● Task prompt:
The answer must be an exact copy of the lines from the one containing "ENC1 pin DT: A0 -> D4" through the last line of the records, with the pictures left out.

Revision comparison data
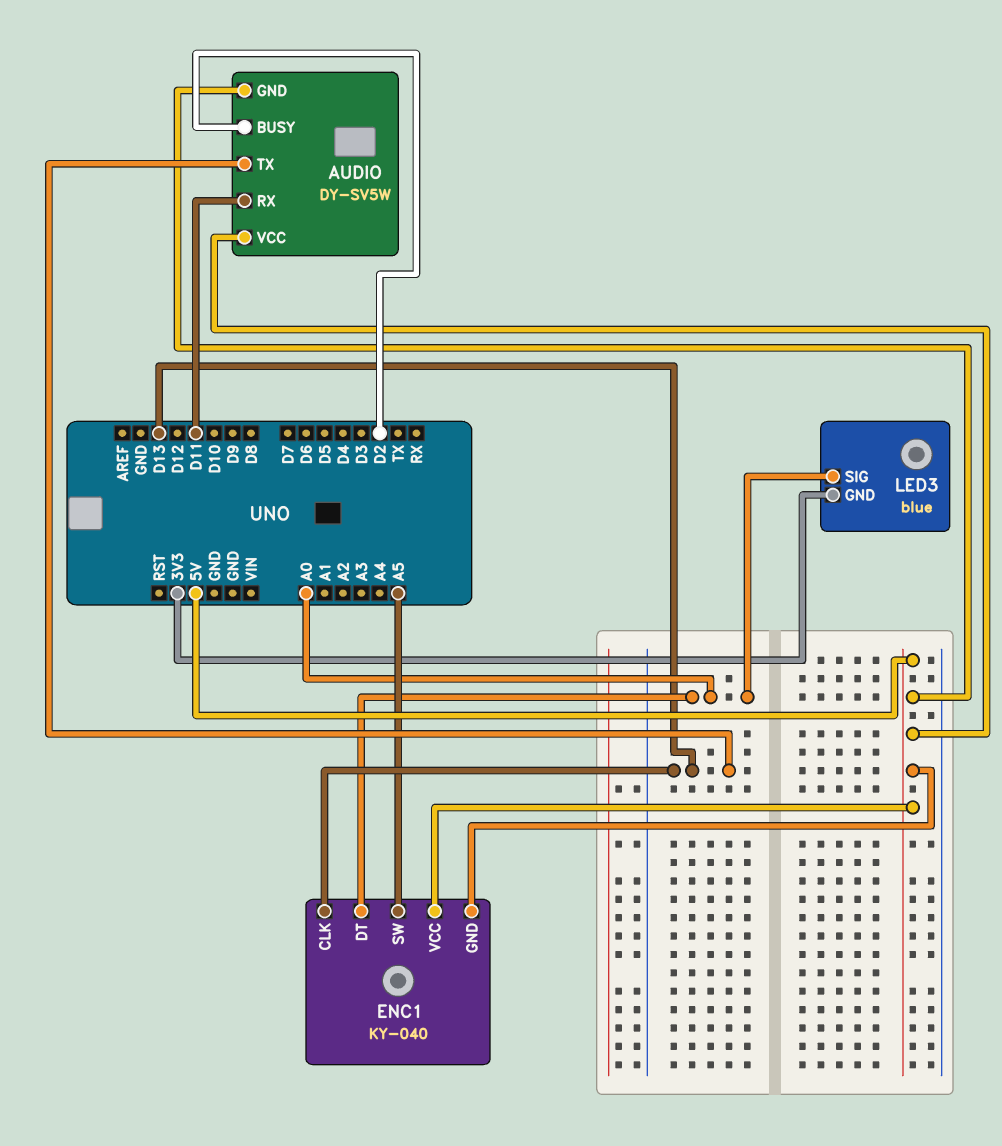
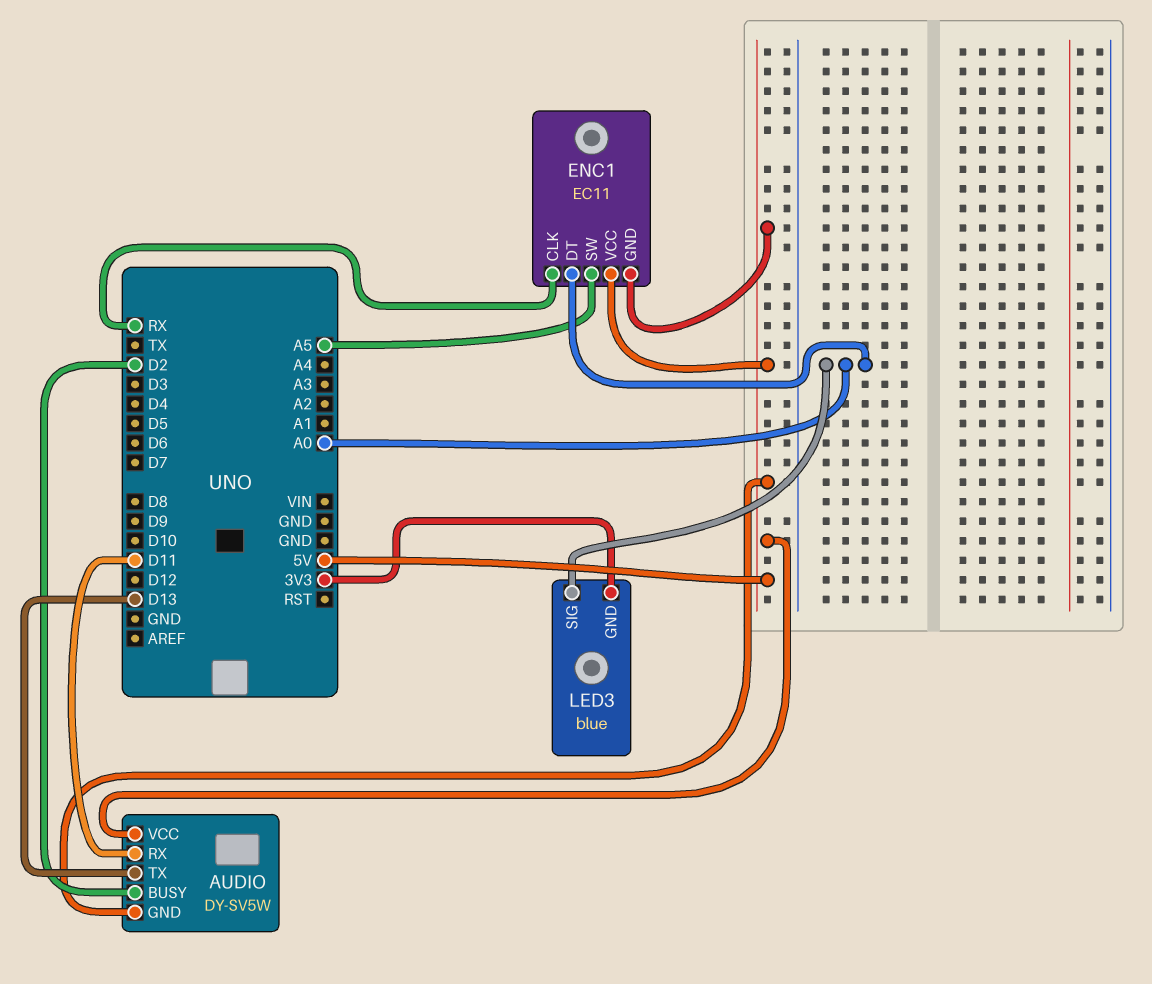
ENC1: KY-040 -> EC11
ENC1 pin CLK: D13 -> RX

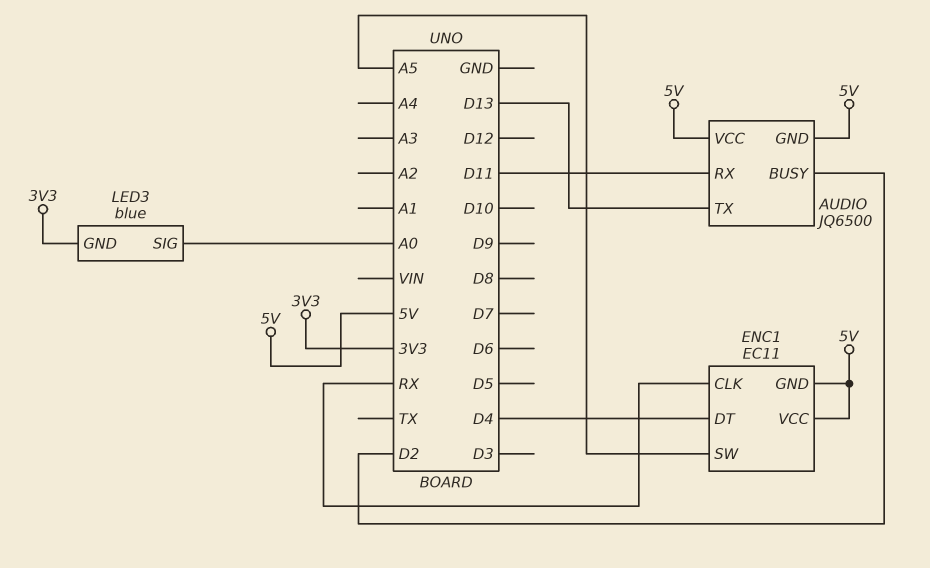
AUDIO: DY-SV5W -> JQ6500
ENC1 pin DT: A0 -> D4

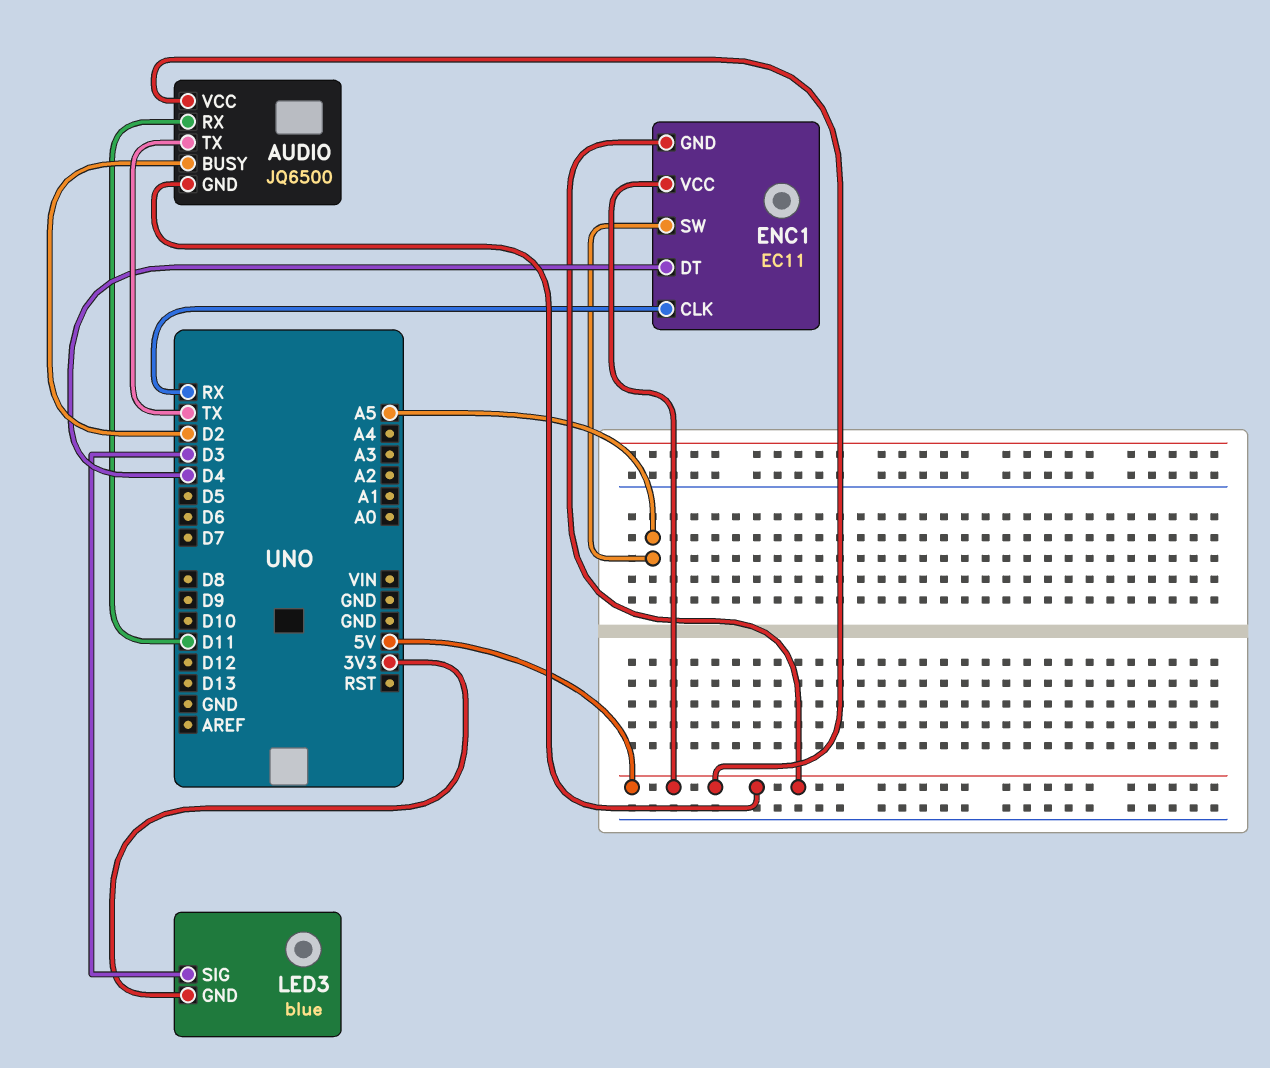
AUDIO pin TX: D13 -> TX
LED3 pin SIG: A0 -> D3

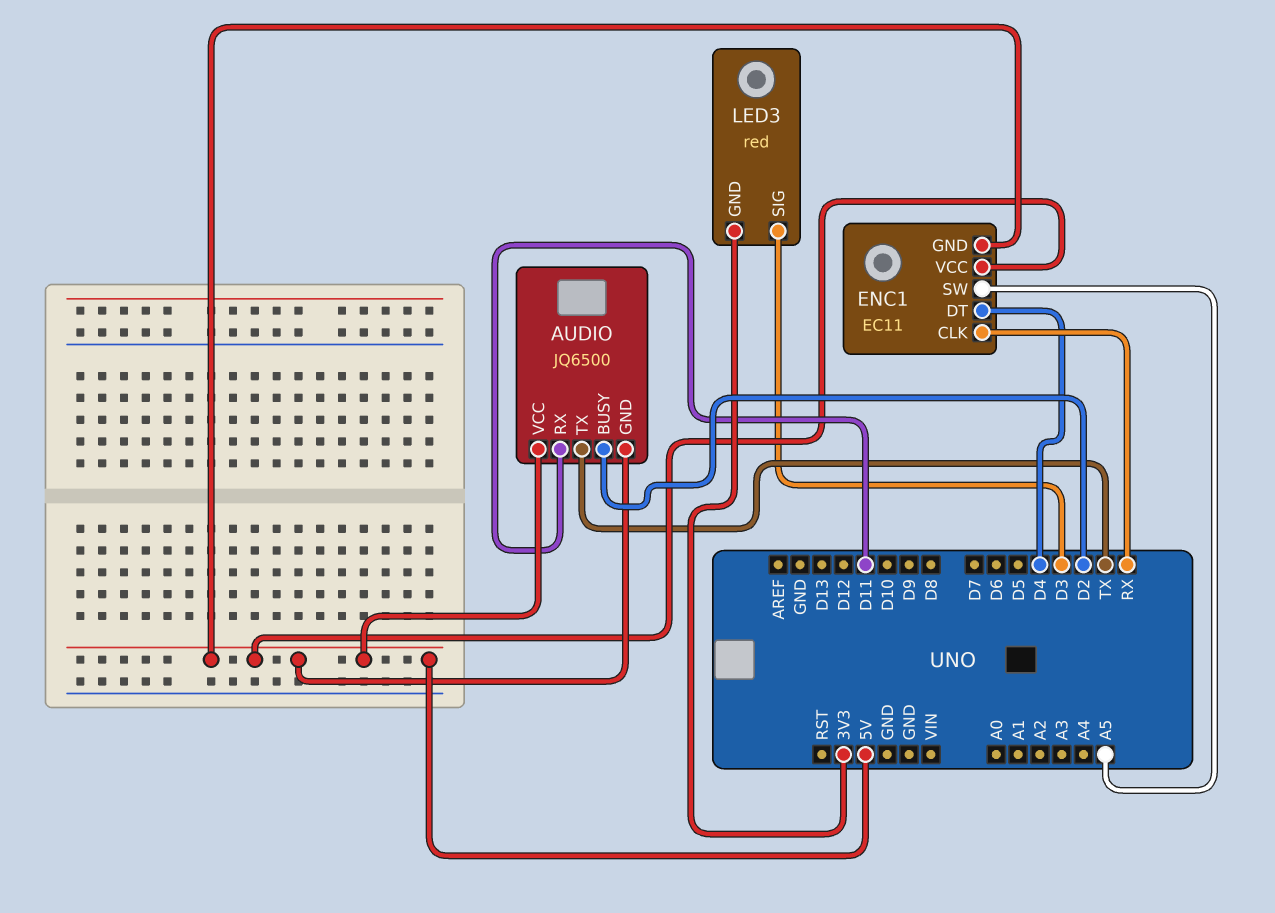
LED3: blue -> red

● Result of the exercise:
ENC1 pin DT: A0 -> D4

AUDIO pin TX: D13 -> TX
LED3 pin SIG: A0 -> D3

LED3: blue -> red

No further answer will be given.